-------- Records for this task

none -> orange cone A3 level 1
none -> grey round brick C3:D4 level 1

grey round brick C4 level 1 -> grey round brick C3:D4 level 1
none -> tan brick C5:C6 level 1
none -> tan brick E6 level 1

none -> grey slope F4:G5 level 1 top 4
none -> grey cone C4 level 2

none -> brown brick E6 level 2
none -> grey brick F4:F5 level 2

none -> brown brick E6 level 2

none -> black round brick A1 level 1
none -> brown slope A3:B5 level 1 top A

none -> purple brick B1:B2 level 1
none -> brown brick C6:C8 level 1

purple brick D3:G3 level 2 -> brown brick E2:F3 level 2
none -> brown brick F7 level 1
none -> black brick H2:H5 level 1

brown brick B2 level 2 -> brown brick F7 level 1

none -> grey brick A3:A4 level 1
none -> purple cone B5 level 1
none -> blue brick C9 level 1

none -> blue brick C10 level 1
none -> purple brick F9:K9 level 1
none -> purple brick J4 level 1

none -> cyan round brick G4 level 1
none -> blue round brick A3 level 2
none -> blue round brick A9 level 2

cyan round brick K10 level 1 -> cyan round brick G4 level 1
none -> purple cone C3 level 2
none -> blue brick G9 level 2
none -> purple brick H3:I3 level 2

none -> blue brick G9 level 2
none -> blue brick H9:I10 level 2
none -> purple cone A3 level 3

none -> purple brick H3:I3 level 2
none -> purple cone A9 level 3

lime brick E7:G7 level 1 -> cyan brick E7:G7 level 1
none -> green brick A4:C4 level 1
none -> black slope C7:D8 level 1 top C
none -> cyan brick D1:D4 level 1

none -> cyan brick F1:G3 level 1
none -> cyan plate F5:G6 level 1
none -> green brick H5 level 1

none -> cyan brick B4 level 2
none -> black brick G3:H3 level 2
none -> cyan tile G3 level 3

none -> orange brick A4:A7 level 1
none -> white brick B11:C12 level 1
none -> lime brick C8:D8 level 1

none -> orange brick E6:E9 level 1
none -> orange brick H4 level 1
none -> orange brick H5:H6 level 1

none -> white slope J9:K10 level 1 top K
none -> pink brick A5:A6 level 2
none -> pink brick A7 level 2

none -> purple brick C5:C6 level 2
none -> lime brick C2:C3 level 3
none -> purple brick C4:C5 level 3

----------------

**Task requirements**
Please reproduce each entry exactly as it appears.

**Your response**
none -> orange cone A3 level 1
none -> grey round brick C3:D4 level 1

grey round brick C4 level 1 -> grey round brick C3:D4 level 1
none -> tan brick C5:C6 level 1
none -> tan brick E6 level 1

none -> grey slope F4:G5 level 1 top 4
none -> grey cone C4 level 2

none -> brown brick E6 level 2
none -> grey brick F4:F5 level 2

none -> brown brick E6 level 2

none -> black round brick A1 level 1
none -> brown slope A3:B5 level 1 top A

none -> purple brick B1:B2 level 1
none -> brown brick C6:C8 level 1

purple brick D3:G3 level 2 -> brown brick E2:F3 level 2
none -> brown brick F7 level 1
none -> black brick H2:H5 level 1

brown brick B2 level 2 -> brown brick F7 level 1

none -> grey brick A3:A4 level 1
none -> purple cone B5 level 1
none -> blue brick C9 level 1

none -> blue brick C10 level 1
none -> purple brick F9:K9 level 1
none -> purple brick J4 level 1

none -> cyan round brick G4 level 1
none -> blue round brick A3 level 2
none -> blue round brick A9 level 2

cyan round brick K10 level 1 -> cyan round brick G4 level 1
none -> purple cone C3 level 2
none -> blue brick G9 level 2
none -> purple brick H3:I3 level 2

none -> blue brick G9 level 2
none -> blue brick H9:I10 level 2
none -> purple cone A3 level 3

none -> purple brick H3:I3 level 2
none -> purple cone A9 level 3

lime brick E7:G7 level 1 -> cyan brick E7:G7 level 1
none -> green brick A4:C4 level 1
none -> black slope C7:D8 level 1 top C
none -> cyan brick D1:D4 level 1

none -> cyan brick F1:G3 level 1
none -> cyan plate F5:G6 level 1
none -> green brick H5 level 1

none -> cyan brick B4 level 2
none -> black brick G3:H3 level 2
none -> cyan tile G3 level 3

none -> orange brick A4:A7 level 1
none -> white brick B11:C12 level 1
none -> lime brick C8:D8 level 1

none -> orange brick E6:E9 level 1
none -> orange brick H4 level 1
none -> orange brick H5:H6 level 1

none -> white slope J9:K10 level 1 top K
none -> pink brick A5:A6 level 2
none -> pink brick A7 level 2

none -> purple brick C5:C6 level 2
none -> lime brick C2:C3 level 3
none -> purple brick C4:C5 level 3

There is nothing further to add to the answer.